▶ _WHAT THE EXERCISE ASKS_
Below are lines of records; copy exactly those from the one containing "pink arrow: moved 9 px left, 4 px up" through the one containing "purple hexagon: moved 18 px right, 13 px up", leaving the pictures behind.

▶ _TASK MATERIAL_

════════════════

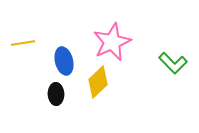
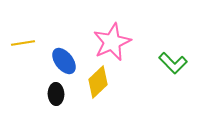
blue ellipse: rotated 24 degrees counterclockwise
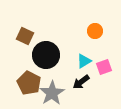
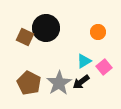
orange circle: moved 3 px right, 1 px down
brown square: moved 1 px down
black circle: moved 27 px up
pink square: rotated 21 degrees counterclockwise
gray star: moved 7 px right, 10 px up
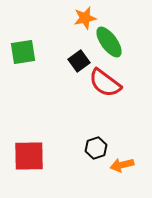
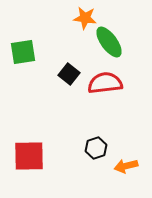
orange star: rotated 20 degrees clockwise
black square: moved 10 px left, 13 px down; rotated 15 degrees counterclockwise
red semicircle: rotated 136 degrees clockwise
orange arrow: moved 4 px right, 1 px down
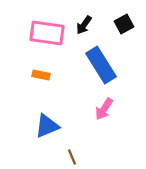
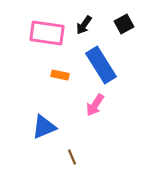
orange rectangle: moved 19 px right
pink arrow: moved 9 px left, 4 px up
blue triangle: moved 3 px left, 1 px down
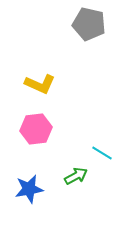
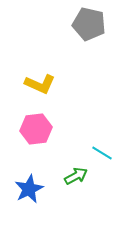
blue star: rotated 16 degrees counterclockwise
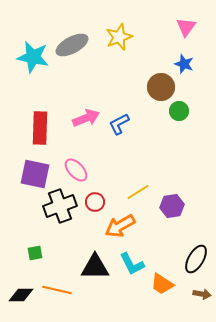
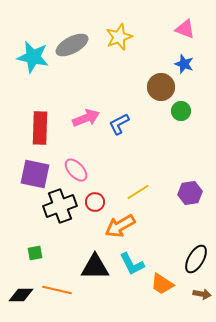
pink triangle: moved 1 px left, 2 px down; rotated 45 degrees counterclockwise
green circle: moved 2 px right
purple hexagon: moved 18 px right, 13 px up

════════════════

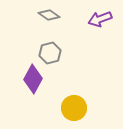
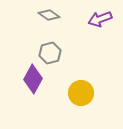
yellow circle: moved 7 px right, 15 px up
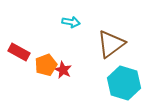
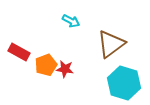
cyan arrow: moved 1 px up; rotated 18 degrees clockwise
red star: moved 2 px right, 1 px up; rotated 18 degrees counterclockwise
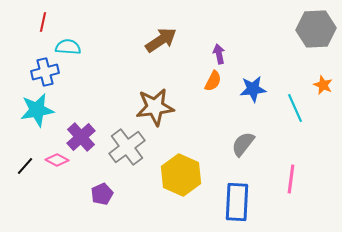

════════════════

▶ _EXERCISE ANSWER_
pink arrow: moved 9 px left, 4 px up
blue triangle: moved 3 px left, 1 px down
blue star: rotated 16 degrees counterclockwise
pink triangle: moved 1 px left, 2 px down; rotated 45 degrees counterclockwise
green circle: moved 2 px right
purple hexagon: moved 18 px right, 13 px up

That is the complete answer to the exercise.